▸ **Data excerpts**:
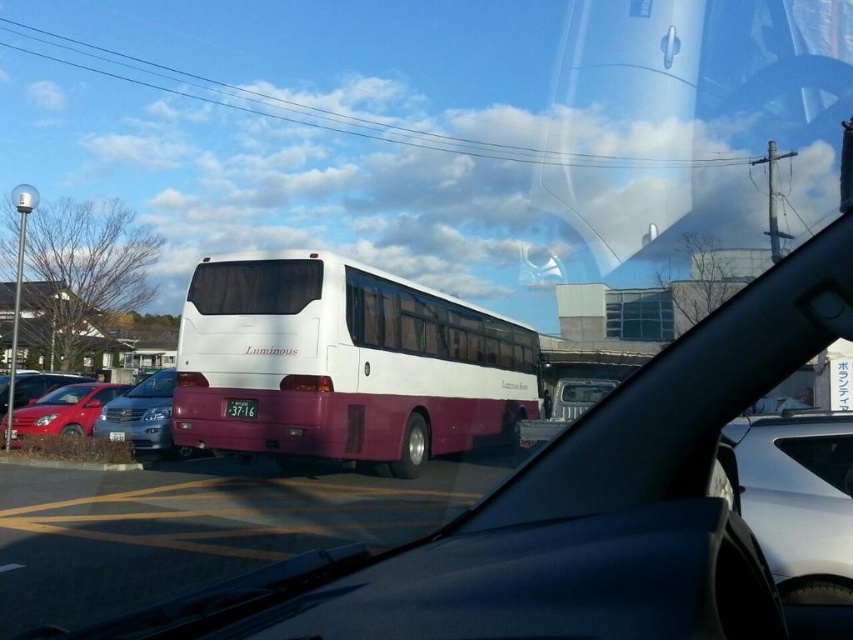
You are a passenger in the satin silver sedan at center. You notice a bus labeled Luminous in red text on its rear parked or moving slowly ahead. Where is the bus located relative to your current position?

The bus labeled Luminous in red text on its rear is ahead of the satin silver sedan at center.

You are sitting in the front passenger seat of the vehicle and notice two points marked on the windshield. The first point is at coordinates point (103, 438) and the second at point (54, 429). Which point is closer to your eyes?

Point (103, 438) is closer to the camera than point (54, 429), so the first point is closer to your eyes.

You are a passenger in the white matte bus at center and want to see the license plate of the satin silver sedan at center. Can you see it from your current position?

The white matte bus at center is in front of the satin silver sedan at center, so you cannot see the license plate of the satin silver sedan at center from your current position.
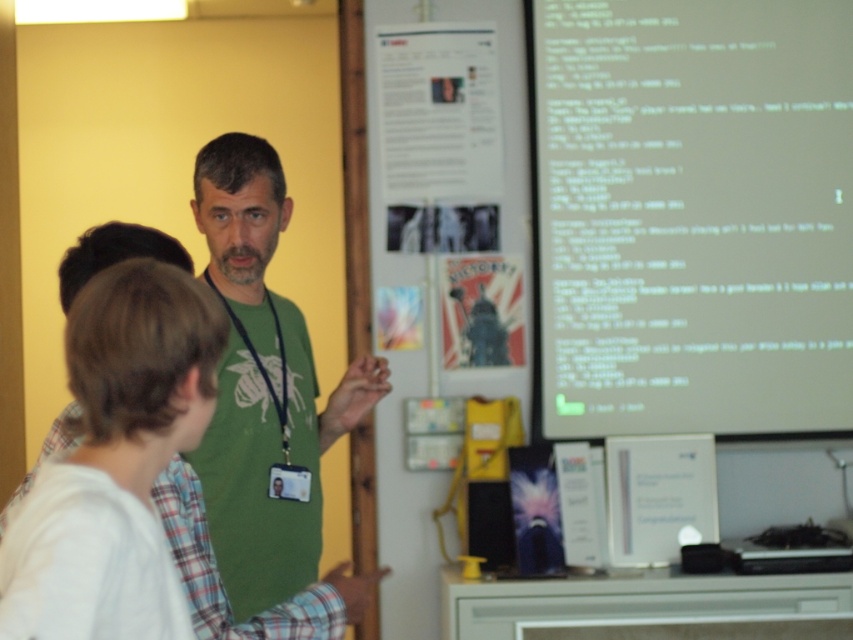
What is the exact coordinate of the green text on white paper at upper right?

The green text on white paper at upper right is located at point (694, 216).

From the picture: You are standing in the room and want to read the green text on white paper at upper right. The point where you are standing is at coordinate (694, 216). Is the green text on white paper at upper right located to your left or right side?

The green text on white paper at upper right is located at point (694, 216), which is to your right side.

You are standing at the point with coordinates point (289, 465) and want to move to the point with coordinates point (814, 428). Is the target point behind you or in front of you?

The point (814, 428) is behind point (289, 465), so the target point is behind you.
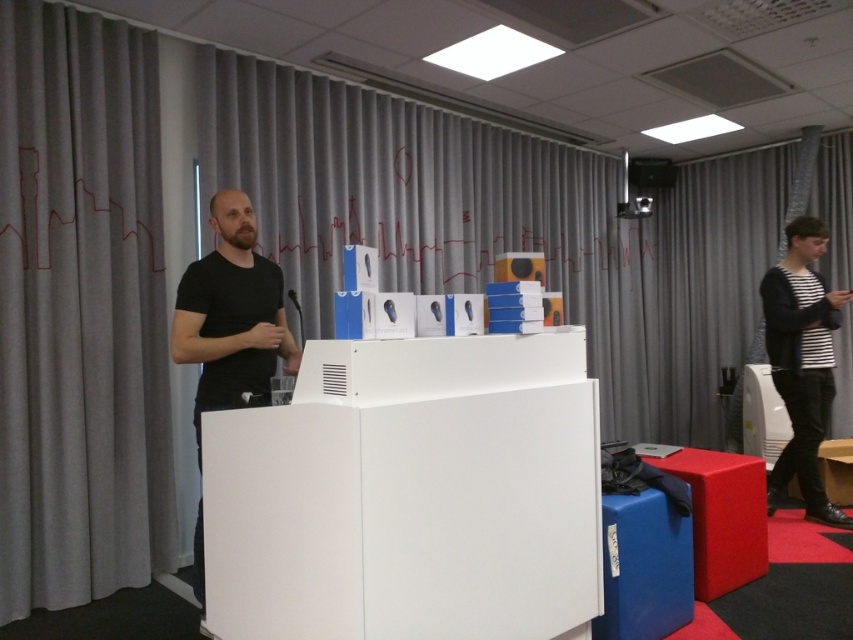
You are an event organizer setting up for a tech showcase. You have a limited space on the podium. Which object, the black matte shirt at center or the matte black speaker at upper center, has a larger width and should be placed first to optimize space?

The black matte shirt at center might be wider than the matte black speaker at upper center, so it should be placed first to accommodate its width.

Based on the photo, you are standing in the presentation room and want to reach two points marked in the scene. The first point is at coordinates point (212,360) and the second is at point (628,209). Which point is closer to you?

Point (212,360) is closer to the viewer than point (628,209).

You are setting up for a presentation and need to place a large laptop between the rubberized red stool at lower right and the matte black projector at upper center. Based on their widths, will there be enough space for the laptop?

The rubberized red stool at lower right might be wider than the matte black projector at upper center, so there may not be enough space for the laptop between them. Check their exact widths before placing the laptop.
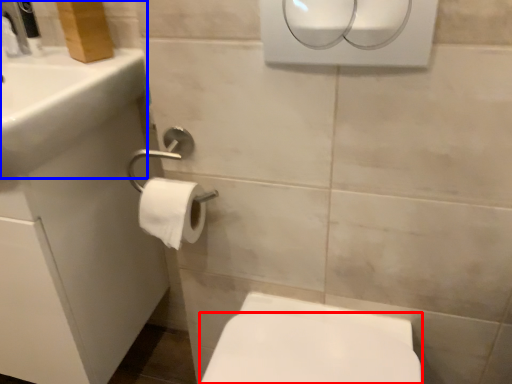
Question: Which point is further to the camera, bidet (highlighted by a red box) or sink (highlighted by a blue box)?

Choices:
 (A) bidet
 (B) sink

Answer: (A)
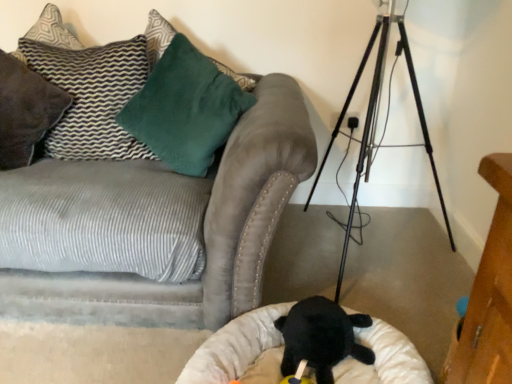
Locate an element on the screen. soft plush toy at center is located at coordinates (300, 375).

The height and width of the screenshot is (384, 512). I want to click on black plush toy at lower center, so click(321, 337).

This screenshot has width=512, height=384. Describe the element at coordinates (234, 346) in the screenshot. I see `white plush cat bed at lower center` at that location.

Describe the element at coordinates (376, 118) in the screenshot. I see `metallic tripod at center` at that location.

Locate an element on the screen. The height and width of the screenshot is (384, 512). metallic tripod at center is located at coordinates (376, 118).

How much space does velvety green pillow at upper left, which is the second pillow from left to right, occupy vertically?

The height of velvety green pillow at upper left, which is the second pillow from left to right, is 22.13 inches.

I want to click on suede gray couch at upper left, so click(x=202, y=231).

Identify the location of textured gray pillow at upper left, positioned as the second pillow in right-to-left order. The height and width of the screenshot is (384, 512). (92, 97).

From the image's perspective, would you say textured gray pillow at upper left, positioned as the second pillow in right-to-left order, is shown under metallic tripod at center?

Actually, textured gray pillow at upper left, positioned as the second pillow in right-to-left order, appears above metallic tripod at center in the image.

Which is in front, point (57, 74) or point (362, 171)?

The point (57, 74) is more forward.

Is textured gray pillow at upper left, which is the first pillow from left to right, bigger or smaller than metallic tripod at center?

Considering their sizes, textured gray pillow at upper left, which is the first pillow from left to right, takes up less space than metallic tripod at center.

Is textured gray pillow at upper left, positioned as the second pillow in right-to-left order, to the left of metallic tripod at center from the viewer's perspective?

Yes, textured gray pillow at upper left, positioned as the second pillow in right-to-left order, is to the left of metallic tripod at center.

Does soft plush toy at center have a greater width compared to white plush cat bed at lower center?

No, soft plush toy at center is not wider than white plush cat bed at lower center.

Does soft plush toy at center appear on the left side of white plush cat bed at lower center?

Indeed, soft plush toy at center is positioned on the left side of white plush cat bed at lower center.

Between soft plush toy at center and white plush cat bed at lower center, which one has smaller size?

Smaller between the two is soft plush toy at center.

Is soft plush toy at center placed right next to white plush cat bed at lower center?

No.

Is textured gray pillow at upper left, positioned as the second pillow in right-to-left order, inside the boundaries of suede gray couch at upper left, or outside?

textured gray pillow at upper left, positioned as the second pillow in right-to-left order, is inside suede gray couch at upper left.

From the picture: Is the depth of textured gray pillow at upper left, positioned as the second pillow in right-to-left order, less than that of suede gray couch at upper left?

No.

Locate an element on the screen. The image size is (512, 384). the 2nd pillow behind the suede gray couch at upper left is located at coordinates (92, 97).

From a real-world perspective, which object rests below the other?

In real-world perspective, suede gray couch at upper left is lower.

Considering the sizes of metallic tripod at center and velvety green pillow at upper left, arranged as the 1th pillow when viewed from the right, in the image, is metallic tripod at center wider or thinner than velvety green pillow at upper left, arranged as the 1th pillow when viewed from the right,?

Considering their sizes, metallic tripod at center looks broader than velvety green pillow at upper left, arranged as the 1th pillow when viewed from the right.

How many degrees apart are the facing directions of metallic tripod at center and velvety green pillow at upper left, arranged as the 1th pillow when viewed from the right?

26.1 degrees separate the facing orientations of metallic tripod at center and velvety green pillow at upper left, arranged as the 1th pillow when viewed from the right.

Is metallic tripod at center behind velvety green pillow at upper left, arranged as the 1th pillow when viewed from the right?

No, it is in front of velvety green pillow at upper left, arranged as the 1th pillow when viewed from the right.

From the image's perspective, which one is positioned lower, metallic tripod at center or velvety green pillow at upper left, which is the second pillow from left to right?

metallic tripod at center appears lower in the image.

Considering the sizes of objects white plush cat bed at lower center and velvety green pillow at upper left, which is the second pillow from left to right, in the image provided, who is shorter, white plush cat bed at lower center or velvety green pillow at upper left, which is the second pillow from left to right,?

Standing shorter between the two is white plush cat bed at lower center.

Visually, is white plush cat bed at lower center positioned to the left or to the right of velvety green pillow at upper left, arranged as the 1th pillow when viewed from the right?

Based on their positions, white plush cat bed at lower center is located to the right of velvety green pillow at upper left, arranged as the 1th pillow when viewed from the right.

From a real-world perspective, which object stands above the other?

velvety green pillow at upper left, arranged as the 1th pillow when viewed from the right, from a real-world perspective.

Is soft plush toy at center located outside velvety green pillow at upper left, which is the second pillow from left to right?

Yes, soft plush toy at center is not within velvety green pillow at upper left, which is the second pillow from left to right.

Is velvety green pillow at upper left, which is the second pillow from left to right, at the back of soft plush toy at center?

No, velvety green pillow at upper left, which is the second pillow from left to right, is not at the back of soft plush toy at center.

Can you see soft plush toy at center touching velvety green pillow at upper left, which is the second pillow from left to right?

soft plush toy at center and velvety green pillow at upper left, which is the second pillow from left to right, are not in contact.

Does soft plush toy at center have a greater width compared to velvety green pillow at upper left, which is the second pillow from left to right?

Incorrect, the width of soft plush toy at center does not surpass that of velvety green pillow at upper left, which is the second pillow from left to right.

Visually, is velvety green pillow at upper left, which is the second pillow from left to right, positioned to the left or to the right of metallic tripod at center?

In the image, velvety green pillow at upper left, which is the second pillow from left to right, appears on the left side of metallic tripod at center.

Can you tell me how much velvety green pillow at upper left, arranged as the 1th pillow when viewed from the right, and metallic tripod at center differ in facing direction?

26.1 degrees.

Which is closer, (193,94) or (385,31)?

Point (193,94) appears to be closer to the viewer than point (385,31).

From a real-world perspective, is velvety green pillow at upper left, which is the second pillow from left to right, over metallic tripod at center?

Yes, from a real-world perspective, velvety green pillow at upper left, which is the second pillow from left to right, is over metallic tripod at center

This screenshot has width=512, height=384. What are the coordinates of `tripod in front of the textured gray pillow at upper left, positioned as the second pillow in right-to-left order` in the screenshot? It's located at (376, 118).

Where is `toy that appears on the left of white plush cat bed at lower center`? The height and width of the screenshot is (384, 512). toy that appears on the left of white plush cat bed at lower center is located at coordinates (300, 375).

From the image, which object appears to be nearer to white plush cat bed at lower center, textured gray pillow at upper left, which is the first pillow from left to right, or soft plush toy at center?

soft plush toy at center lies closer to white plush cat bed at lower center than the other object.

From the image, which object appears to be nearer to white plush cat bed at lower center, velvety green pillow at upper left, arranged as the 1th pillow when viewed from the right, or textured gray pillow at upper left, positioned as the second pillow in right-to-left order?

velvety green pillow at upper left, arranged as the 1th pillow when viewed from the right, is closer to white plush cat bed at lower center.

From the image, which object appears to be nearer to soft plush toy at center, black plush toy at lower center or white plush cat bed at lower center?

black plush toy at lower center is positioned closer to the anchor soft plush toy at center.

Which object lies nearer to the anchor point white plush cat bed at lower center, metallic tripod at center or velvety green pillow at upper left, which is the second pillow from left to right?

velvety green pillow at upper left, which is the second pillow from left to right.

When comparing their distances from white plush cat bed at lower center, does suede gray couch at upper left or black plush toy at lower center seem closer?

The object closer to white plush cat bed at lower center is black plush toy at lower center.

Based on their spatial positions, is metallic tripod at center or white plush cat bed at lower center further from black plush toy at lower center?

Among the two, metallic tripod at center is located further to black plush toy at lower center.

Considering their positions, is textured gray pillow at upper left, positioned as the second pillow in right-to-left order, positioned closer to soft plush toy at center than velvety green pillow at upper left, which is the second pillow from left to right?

▸ **Job**: Arrange the lines in the items above, from the one containing "Which is in" through the one containing "Is textured gray pillow at upper left, which", as a numbered list with blank lines left out.

▸ **Full answer**:
1. Which is in front, point (57, 74) or point (362, 171)?
2. The point (57, 74) is more forward.
3. Is textured gray pillow at upper left, which is the first pillow from left to right, bigger or smaller than metallic tripod at center?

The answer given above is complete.